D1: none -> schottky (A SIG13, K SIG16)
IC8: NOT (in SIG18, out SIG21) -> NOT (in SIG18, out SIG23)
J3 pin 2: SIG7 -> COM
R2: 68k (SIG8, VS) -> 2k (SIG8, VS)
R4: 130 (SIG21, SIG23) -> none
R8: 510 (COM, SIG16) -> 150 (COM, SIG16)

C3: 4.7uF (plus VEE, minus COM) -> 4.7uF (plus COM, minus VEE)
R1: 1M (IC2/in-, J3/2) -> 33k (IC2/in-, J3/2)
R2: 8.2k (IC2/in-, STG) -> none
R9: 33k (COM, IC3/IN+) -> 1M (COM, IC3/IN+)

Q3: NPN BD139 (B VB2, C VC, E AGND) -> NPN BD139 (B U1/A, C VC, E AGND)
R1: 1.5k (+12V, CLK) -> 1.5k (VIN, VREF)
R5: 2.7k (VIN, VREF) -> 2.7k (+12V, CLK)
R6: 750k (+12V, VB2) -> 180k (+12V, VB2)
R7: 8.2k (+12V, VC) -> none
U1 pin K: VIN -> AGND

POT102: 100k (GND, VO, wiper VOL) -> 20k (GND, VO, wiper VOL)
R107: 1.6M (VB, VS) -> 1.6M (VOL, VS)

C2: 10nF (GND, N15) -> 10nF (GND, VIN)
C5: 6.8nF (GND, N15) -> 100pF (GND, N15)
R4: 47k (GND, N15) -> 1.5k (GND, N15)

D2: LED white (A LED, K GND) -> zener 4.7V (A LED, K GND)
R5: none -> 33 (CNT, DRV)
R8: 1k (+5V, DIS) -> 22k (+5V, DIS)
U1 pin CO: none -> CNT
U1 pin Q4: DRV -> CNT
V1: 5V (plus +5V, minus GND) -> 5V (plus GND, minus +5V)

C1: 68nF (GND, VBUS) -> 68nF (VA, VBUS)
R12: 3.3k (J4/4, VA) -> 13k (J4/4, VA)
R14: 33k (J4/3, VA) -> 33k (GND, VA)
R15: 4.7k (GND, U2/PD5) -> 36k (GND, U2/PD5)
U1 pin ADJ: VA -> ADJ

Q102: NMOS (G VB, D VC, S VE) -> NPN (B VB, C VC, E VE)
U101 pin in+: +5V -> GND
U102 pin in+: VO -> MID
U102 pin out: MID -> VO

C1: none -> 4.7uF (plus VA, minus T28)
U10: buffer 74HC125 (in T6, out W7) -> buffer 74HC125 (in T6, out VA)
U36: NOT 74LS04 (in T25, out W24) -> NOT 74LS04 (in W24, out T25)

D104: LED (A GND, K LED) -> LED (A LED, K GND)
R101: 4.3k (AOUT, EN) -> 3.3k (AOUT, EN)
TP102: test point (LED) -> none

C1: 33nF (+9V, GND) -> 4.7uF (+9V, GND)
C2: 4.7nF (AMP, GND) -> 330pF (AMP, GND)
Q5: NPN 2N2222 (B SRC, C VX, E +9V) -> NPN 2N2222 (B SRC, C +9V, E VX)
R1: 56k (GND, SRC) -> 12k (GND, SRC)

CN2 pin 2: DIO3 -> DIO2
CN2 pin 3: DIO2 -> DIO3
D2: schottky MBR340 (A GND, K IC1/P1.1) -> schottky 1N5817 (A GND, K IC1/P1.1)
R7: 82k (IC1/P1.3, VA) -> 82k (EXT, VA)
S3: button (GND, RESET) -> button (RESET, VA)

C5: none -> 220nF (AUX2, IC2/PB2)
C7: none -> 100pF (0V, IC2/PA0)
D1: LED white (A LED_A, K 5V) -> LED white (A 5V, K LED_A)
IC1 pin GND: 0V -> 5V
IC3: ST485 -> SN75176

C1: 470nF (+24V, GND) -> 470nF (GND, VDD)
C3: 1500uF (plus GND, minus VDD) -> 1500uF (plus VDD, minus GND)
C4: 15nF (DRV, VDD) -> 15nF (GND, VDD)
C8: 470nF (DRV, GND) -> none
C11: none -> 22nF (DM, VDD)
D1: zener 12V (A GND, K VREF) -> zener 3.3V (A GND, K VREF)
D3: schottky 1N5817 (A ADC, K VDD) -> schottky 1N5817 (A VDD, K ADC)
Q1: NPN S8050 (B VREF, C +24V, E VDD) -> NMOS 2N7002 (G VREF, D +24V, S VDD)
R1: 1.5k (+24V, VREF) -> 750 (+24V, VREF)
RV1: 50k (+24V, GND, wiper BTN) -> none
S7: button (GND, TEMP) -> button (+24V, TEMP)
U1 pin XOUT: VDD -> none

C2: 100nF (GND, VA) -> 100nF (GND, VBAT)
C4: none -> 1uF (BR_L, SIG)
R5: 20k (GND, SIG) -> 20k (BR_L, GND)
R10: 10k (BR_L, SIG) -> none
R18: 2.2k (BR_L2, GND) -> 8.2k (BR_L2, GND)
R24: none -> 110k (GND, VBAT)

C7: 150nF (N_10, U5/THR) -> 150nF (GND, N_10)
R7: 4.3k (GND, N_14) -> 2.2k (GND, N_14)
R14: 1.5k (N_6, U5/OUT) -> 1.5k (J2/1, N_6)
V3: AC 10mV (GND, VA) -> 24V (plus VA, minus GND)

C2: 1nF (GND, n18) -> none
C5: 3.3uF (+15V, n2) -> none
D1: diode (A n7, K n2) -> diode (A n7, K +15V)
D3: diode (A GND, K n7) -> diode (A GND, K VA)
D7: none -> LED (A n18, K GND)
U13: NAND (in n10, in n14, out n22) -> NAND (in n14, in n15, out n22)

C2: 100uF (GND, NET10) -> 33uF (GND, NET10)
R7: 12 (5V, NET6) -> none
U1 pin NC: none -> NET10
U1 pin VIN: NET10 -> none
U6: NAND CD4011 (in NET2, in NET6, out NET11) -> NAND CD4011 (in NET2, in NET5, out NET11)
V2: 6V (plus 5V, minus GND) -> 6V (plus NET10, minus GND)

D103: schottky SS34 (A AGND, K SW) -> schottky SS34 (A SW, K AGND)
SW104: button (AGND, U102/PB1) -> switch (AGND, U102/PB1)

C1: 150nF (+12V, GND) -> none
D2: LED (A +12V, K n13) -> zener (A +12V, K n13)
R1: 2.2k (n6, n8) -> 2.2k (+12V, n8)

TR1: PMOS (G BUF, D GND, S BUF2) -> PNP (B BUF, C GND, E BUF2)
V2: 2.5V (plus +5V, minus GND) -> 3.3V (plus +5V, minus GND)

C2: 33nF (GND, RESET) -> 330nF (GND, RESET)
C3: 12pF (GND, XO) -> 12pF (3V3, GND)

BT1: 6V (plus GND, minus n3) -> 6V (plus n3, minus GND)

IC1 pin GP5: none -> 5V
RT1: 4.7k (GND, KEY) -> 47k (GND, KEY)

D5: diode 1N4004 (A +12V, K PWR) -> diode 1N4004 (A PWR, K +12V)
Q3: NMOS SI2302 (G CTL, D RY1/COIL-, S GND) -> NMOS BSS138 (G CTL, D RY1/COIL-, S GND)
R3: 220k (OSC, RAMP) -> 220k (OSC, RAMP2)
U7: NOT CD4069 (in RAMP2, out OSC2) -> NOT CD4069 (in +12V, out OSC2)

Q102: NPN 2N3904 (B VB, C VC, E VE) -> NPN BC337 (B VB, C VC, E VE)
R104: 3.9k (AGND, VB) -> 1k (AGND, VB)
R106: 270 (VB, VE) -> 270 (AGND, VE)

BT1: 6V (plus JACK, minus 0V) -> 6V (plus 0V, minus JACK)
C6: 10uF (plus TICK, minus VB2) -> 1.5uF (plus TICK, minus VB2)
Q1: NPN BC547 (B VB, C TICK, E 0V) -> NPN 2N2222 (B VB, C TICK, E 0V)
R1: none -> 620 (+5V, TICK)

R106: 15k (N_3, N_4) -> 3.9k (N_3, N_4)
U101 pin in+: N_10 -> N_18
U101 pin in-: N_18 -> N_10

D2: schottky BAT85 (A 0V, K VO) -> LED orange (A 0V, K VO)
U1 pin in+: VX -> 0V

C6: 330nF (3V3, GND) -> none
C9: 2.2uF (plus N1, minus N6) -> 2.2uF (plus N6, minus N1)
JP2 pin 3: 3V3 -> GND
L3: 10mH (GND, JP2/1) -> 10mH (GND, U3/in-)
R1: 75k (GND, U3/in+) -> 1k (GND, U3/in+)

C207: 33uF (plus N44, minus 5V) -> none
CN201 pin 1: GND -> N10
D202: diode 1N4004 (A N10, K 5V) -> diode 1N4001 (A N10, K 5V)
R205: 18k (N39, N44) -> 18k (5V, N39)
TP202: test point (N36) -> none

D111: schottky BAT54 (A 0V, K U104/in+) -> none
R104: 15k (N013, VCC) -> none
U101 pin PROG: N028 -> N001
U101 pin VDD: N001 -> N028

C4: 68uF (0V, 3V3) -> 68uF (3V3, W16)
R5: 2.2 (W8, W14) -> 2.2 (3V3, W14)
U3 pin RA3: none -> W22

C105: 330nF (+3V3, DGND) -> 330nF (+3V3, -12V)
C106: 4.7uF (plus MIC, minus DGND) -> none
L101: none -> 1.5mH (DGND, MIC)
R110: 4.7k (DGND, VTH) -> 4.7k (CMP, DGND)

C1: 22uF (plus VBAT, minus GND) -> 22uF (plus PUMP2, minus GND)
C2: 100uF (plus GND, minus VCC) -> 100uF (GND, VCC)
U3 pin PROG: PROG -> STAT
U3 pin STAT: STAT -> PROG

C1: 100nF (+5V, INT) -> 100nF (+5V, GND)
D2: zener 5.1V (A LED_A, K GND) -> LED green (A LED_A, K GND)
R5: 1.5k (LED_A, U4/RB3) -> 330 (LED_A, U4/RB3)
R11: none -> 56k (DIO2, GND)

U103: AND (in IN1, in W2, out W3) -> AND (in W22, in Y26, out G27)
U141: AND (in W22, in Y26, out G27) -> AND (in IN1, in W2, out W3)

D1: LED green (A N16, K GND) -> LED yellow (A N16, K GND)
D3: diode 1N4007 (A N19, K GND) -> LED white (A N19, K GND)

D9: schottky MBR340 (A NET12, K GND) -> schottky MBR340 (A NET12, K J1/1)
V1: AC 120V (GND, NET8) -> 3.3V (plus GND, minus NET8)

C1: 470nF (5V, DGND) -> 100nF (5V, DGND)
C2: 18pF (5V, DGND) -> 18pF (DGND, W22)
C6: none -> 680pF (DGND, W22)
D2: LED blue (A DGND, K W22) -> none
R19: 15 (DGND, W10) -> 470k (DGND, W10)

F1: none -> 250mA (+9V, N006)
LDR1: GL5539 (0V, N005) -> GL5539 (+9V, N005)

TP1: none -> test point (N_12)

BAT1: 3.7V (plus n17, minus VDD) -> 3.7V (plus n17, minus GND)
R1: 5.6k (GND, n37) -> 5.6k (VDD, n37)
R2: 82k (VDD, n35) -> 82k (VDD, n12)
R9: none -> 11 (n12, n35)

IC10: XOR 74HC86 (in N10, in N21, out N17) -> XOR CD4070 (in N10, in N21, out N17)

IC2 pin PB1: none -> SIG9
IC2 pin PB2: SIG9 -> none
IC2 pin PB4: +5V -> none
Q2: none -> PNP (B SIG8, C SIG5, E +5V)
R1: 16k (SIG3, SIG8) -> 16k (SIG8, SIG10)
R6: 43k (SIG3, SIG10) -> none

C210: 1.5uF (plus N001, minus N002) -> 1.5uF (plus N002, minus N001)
######
#### What the exercise asks
Every line above from the line with "R104: 3.9k (AGND, VB) -> 1k (AGND, VB)" to the line with "R106: 15k (N_3, N_4) -> 3.9k (N_3, N_4)", both included, must be reproduced exactly, and no other line may appear.

#### Exercise response
R104: 3.9k (AGND, VB) -> 1k (AGND, VB)
R106: 270 (VB, VE) -> 270 (AGND, VE)

BT1: 6V (plus JACK, minus 0V) -> 6V (plus 0V, minus JACK)
C6: 10uF (plus TICK, minus VB2) -> 1.5uF (plus TICK, minus VB2)
Q1: NPN BC547 (B VB, C TICK, E 0V) -> NPN 2N2222 (B VB, C TICK, E 0V)
R1: none -> 620 (+5V, TICK)

R106: 15k (N_3, N_4) -> 3.9k (N_3, N_4)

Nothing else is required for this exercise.